● Task item
Reproduce the records below exactly, but only between the lines holding "C8: 150nF (RESET, U6/PA0)" and "R4: none -> 1.2 (5V, J4/1)", inclusive.

● Records
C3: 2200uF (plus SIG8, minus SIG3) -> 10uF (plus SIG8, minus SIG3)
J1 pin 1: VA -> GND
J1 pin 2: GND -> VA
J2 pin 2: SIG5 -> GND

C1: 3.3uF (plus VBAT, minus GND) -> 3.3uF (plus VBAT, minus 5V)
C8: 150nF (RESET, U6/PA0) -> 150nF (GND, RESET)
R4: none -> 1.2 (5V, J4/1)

==

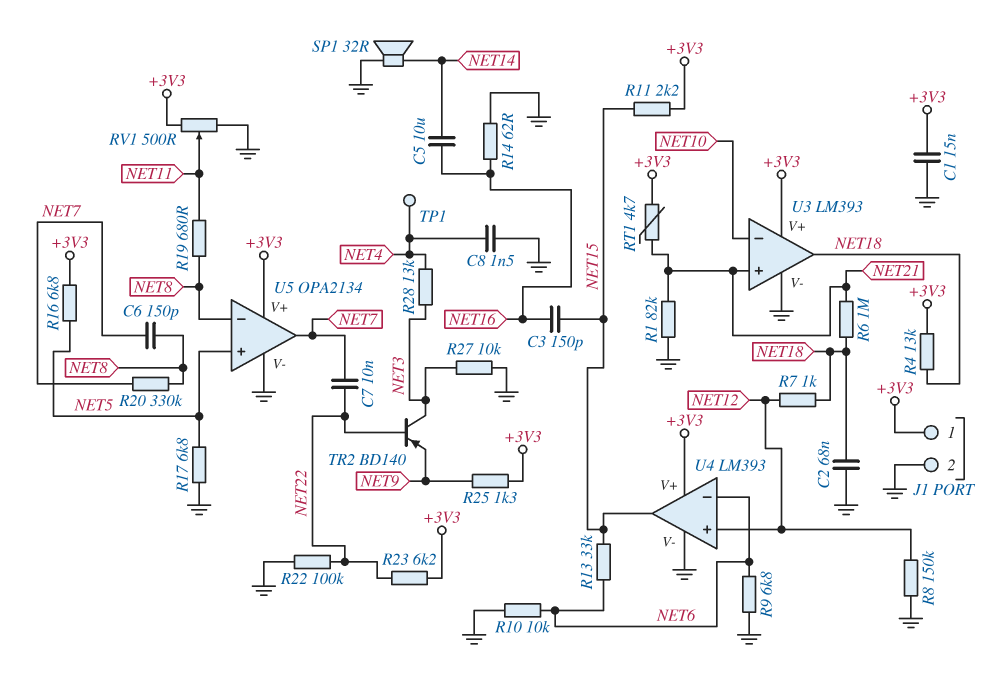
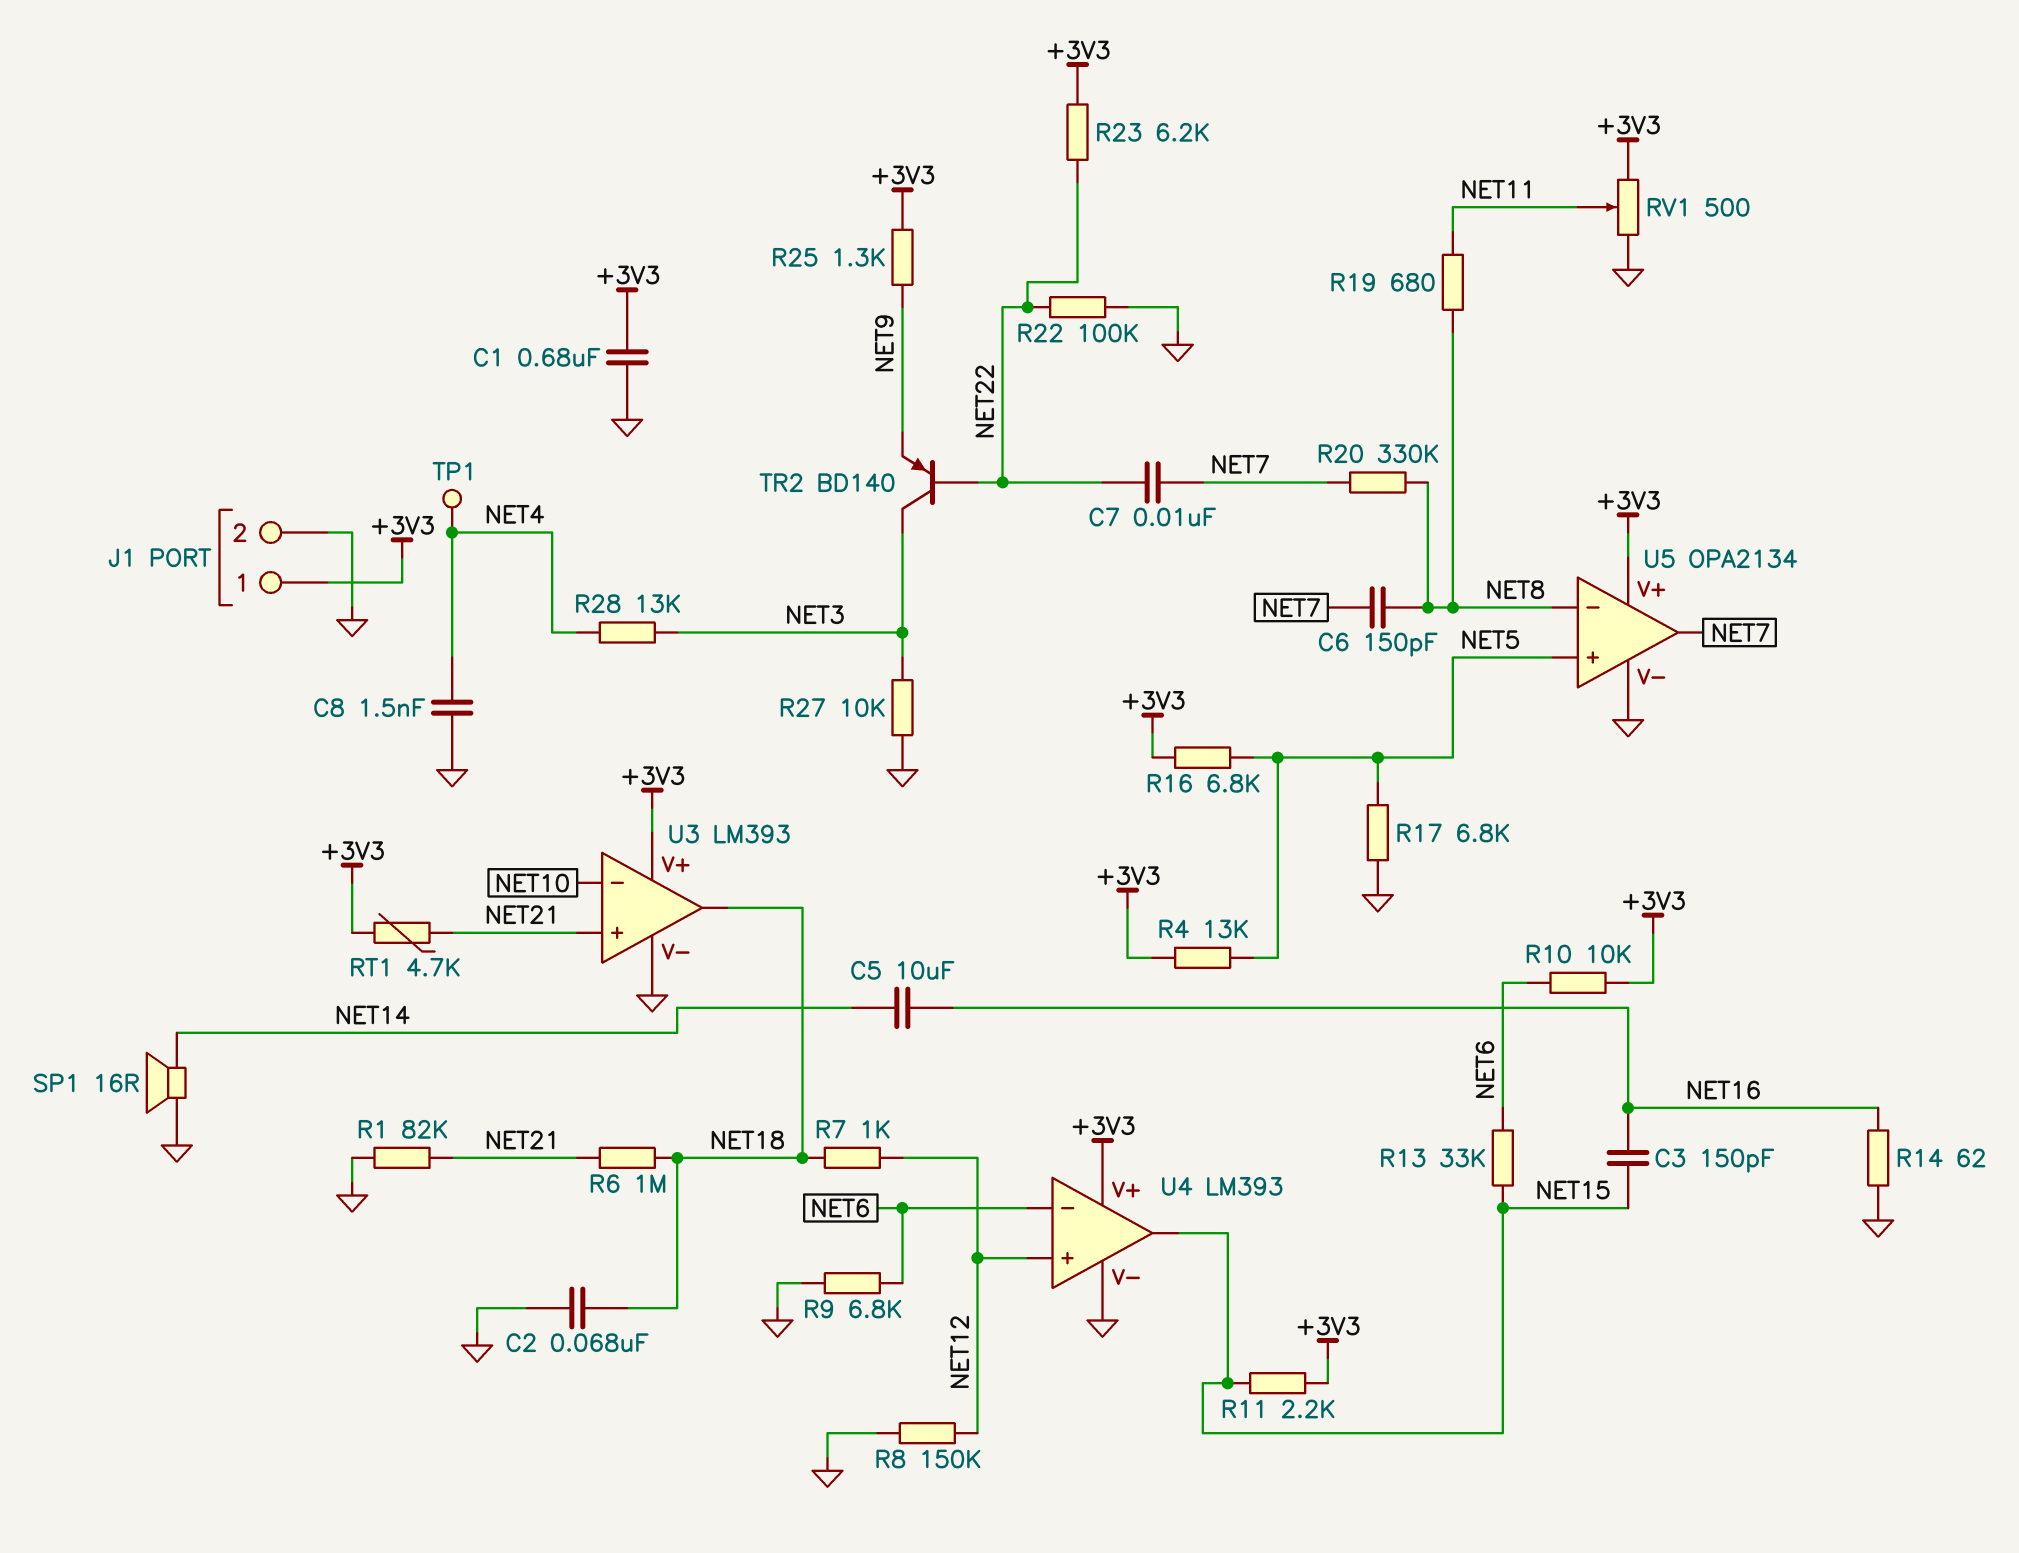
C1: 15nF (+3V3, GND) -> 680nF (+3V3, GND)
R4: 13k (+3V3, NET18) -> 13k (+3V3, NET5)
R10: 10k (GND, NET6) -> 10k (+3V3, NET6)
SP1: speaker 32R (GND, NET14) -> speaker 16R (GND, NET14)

* * *

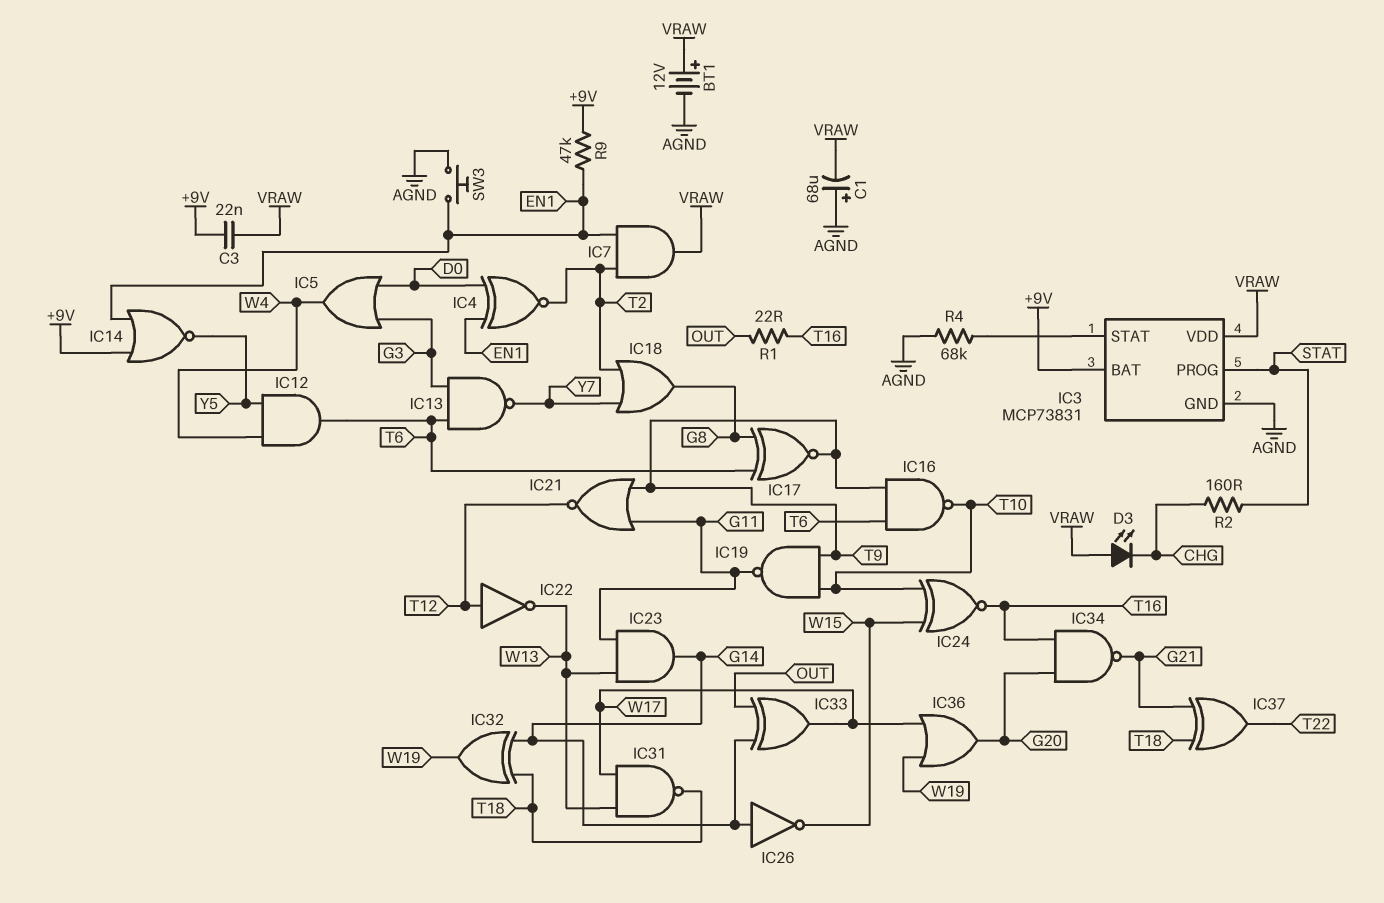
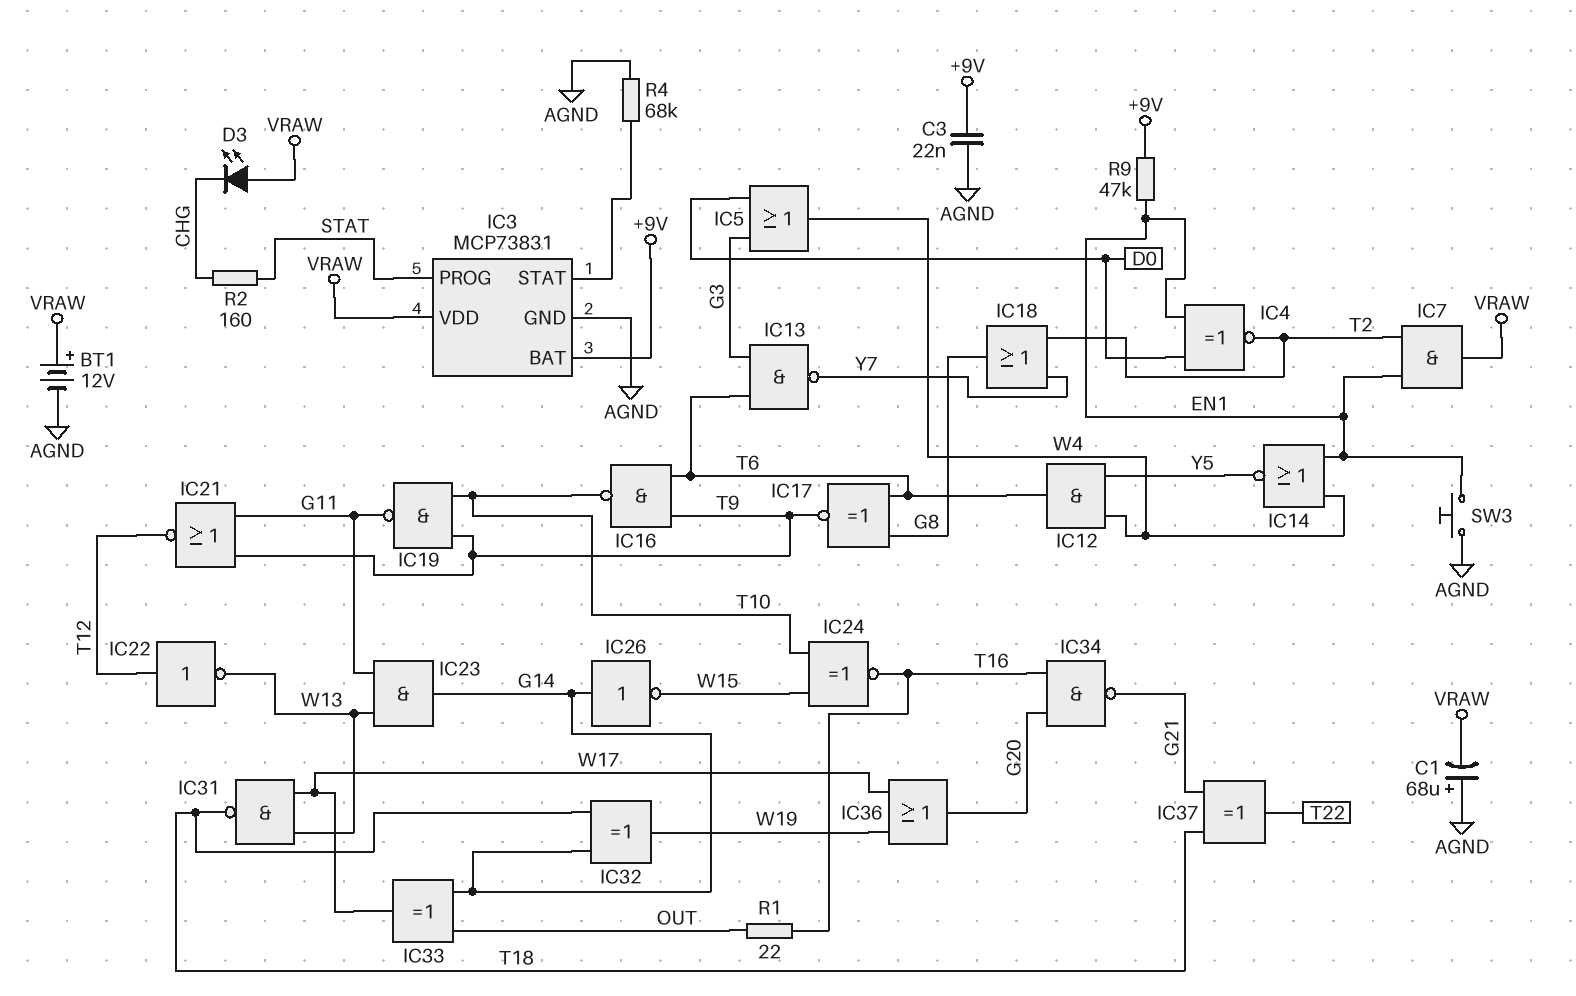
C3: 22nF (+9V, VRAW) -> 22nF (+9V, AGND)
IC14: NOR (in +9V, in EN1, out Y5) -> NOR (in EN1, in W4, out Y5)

● Solution to this task
C8: 150nF (RESET, U6/PA0) -> 150nF (GND, RESET)
R4: none -> 1.2 (5V, J4/1)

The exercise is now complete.